■ SET TASK
Please show each line in the listing below that contains the string "kern".

[START ENTRIES SUPPLIED]

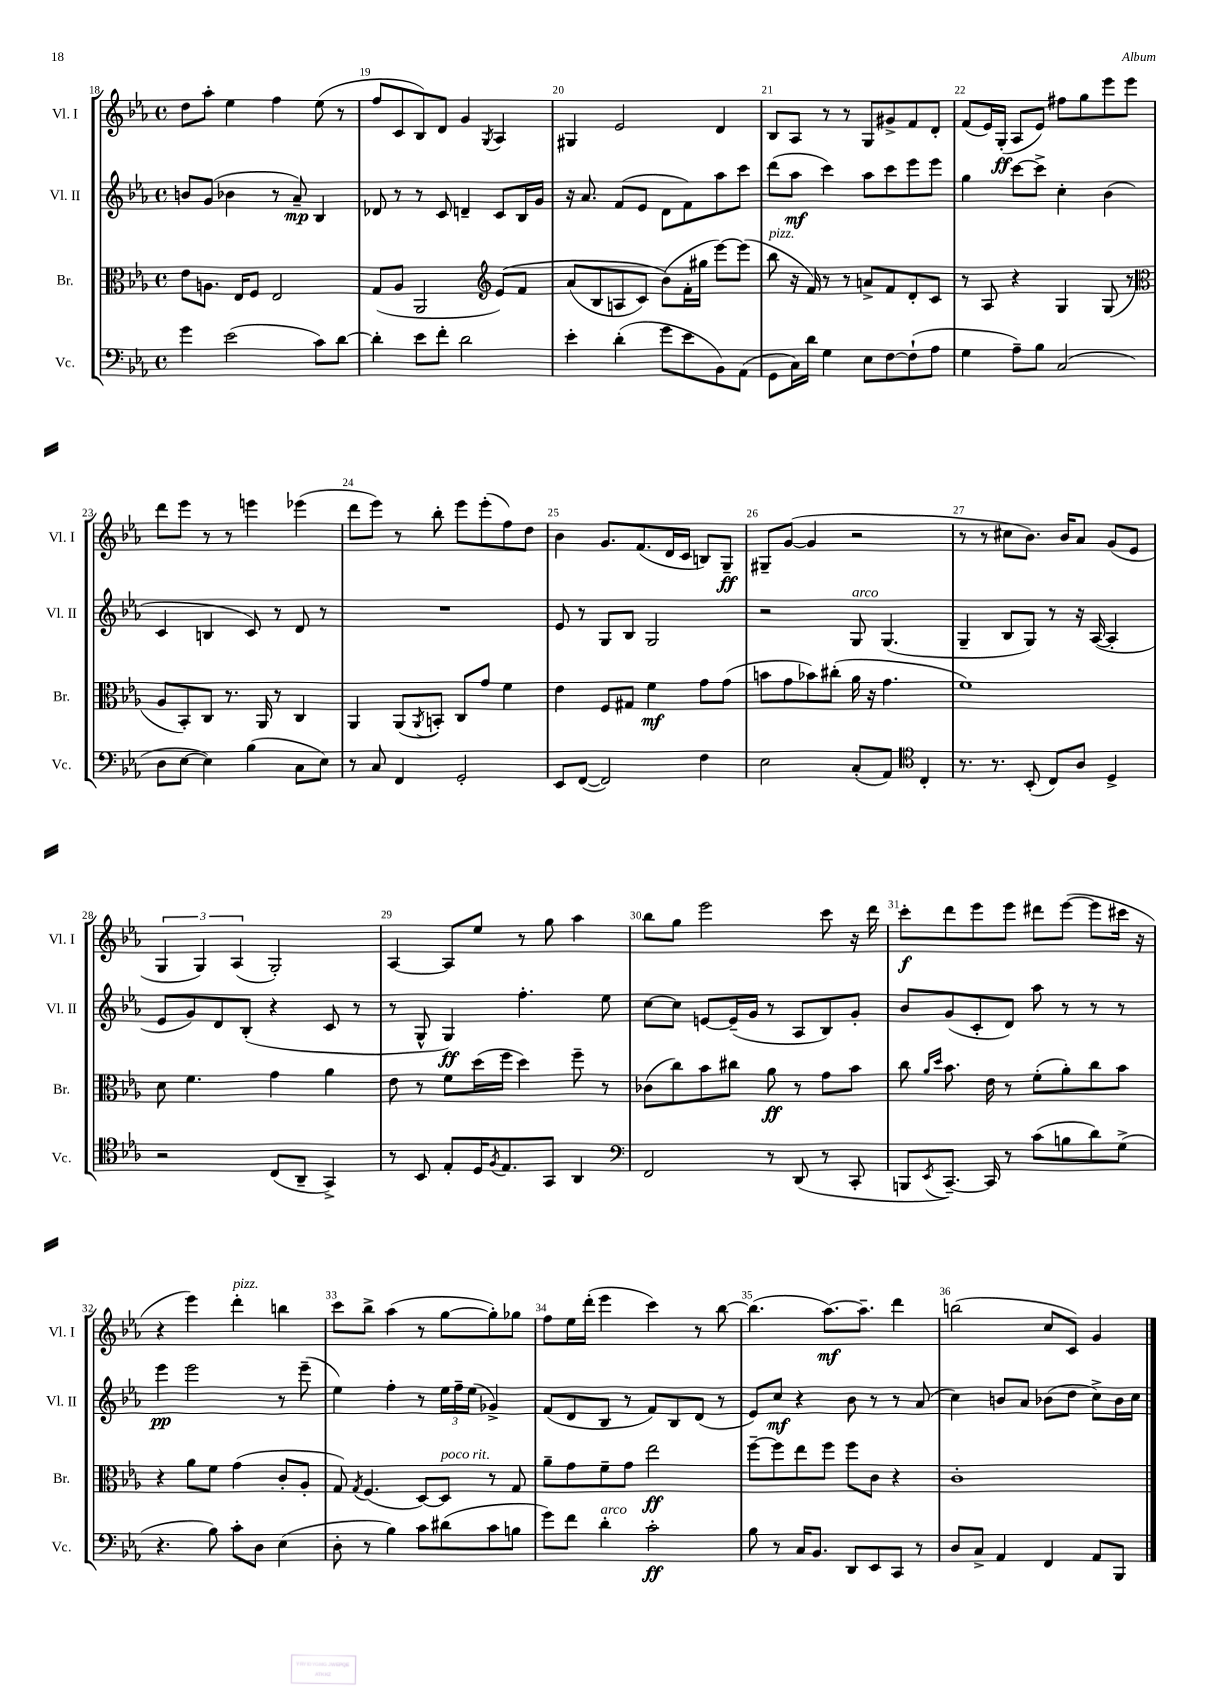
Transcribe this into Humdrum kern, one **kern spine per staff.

**kern	**kern	**kern	**kern
*staff4	*staff3	*staff2	*staff1
*clefF4	*clefC3	*clefG2	*clefG2
*k[b-e-a-]	*k[b-e-a-]	*k[b-e-a-]	*k[b-e-a-]
*M4/4	*M4/4	*M4/4	*M4/4
*met(c)	*met(c)	*met(c)	*met(c)
4g	8e-	8b	8dd
.	8.A	(8g	8aa-'
(2e-	.	4b-	4ee-
.	16E-	.	.
.	8F	.	.
.	2E-	8r	4ff
.	.	8a-~)	.
8c)	.	4B-	(8ee-
[8d	.	.	8r
=	=	=	=
4d']	(8G	8d-	8ff
.	8A-	8r	8c
8e-	2AA-	8r	8B-)
8f'	.	8c	8d
2d	.	4d~	4g
*	*clefG2	*	*
.	.	.	8qG
.	&(8e-)	8c	4A-
.	8f	16B-	.
.	.	16g	.
=	=	=	=
4e-'	(8a-	16r	4G#
.	.	8.a-	.
.	8B-	.	.
(4d'	8A	(8f	2e-
.	8c)	8e-	.
8g	(8b-&)	8d	.
8e-	16f'	8f)	.
.	16gg#	.	.
8BB-)	[8eee-)	8aa-	4d
(8AA-	(8eee-]	8ccc	.
=	=	=	=
8GG	8bb-	(8ddd	8B-
16C)	16r	8aa-	8A-
16d	16f)	.	.
4G	8r	4ccc)	8r
.	8r	.	8r
8E-	8a^	8aa-	8G
[8F	8f	8ccc	8g#^
(8F`]	8d'	8eee-	8f
8A-	8c	8eee-	8d'
=	=	=	=
4G	8r	4gg	(8f
.	8A-	.	16e-)
.	.	.	(16G'
8A-~)	4r	[8ccc	8A-
8B-	.	8ccc^]	8e-)
(2C	4G	4cc'	8ff#
.	.	.	8gg
.	(8G	(4b-	8eee-
.	8r	.	8eee-
=	=	=	=
*	*clefC3	*	*
8D	8A-	4c	8ddd
[8E-	8BB-')	.	8eee-
4E-])	8C	4B	8r
.	8.r	.	8r
(4B-	.	8c)	4eee
.	16AA-	.	.
.	8r	8r	.
8C	4C	8d	(4eee-
8E-)	.	8r	.
=	=	=	=
8r	4AA-	1r	8ddd
8C	.	.	8eee-)
4FF	(8AA-	.	8r
.	8qAA-	.	.
.	8BB')	.	8bb-'
2GG'	8C	.	8eee-
.	8g	.	(8eee-'
.	4f	.	8ff)
.	.	.	8dd
=	=	=	=
8EE-	4e-	8e-	4b-
([8FF	.	8r	.
2FF])	8F	8G	8.g
.	8G#	8B-	.
.	.	.	(8.f
.	4f	2G	.
.	.	.	16d
.	.	.	16c
4F	8g	.	8B)
.	(8g	.	8G~
=	=	=	=
2E-	8b	2r	8G#~
.	8g	.	([8g
.	8b-)	.	4g]
.	(8cc#'	.	.
(8C'	16a-	8G	2r
.	16r	.	.
8AA-)	4.g	(4.G	.
*clefC4	*	*	*
4C'	.	.	.
=	=	=	=
8.r	1f)	4G~	8r
.	.	.	8r
8.r	.	.	.
.	.	8B-	8cc#
(8BB-'	.	8G)	8.b-)
8C)	.	8r	.
.	.	.	16b-
8A-	.	16r	8a-
.	.	([16A-	.
4D^	.	4A-']	(8g
.	.	.	8e-
=	=	=	=
2r	8d	8e-	6G
.	4.f	8g)	.
.	.	.	6G)
.	.	8d	.
.	.	.	(6A-
.	.	(8B-'	.
(8C	4g	4r	2G')
8AA-~	.	.	.
4GG^)	4a-	8c	.
.	.	8r	.
=	=	=	=
8r	8e-	8r	[4A-
8BB-	8r	8G^^	.
8E-'	8f	4G)	8A-]
16D	(16dd	.	8ee-
8qF	.	.	.
8.E-	16ff	.	.
.	4dd)	4.ff'	8r
8GG	.	.	8gg
4AA-	8ff~	.	4aa-
.	8r	8ee-	.
=	=	=	=
*clefF4	*	*	*
2FF	(8c-	[8cc	8bb-
.	8cc)	8cc]	8gg
.	8b-	[8e	2eee-
.	8cc#	(16e~]	.
.	.	16g	.
8r	8a-	8r	.
(8DD	8r	8A-	.
8r	8g	8B-)	8ccc
8CC'	8b-	8g'	16r
.	.	.	16ddd
=	=	=	=
8BBB	8cc	8b-	8ccc'
.	16qqa-	.	.
8qEE-	16qqdd	.	.
[8.CC~)	8.b-	(8g	8ddd
.	.	8c'	8eee-
16CC]	16e-	.	.
8r	8r	8d)	8eee-
(8c	(8f'	8aa-	8ddd#
8B	8a-')	8r	([8eee-
8d)	8cc	8r	8eee-]
(8G^	8b-	8r	16ccc#
.	.	.	16r
=	=	=	=
4.r	4r	4eee-	4r
.	8a-	2eee-	4eee-)
8B-)	8f	.	.
8c'	(4g	.	4ddd'
8D	.	.	.
(4E-	8c'	8r	4bb
.	8A-'	(8eee-~	.
=	=	=	=
8D'	8G)	4ee-)	8ccc
.	8qG	.	.
8r	(4.F	.	8bb-^
4B-)	.	4ff'	(4aa-
8c	[8D)	8r	8r
(8d#	8D]	24ee-	[8gg
.	.	24ff~	.
.	.	(24ee-	.
8c	8r	4g-^)	8gg'])
8B	8G	.	8gg-
=	=	=	=
8g)	8a-~	(8f	8ff
8f	8g	8d	16ee-
.	.	.	(16ddd'
4d'	8f~	8B-	4eee-
.	8g	8r	.
2c'	2ee-	8f)	4ccc)
.	.	8B-	.
.	.	(8d	8r
.	.	8r	[8bb-
=	=	=	=
8B-	[8ff~	8e-)	(4.bb-]
8r	8ff]	8cc	.
16C	8ee-	4r	.
8.BB-	.	.	.
.	8ff	.	[8.aa-)
8DD	8ff	8b-	.
.	.	.	8.aa-~]
8EE-	8c	8r	.
8CC	4r	8r	4ddd
8r	.	(8a-	.
=	=	=	=
8D	1c'	4cc)	(2bb
8C^	.	.	.
4AA-	.	8b	.
.	.	8a-	.
4FF	.	(8b-	8cc
.	.	8dd	8c)
8AA-	.	8cc^)	4g
8BBB-	.	16b-	.
.	.	16cc	.
==	==	==	==
*-	*-	*-	*-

[END ENTRIES SUPPLIED]

■ EXERCISE RESPONSE
Transcribe this into Humdrum kern, one **kern spine per staff.
**kern	**kern	**kern	**kern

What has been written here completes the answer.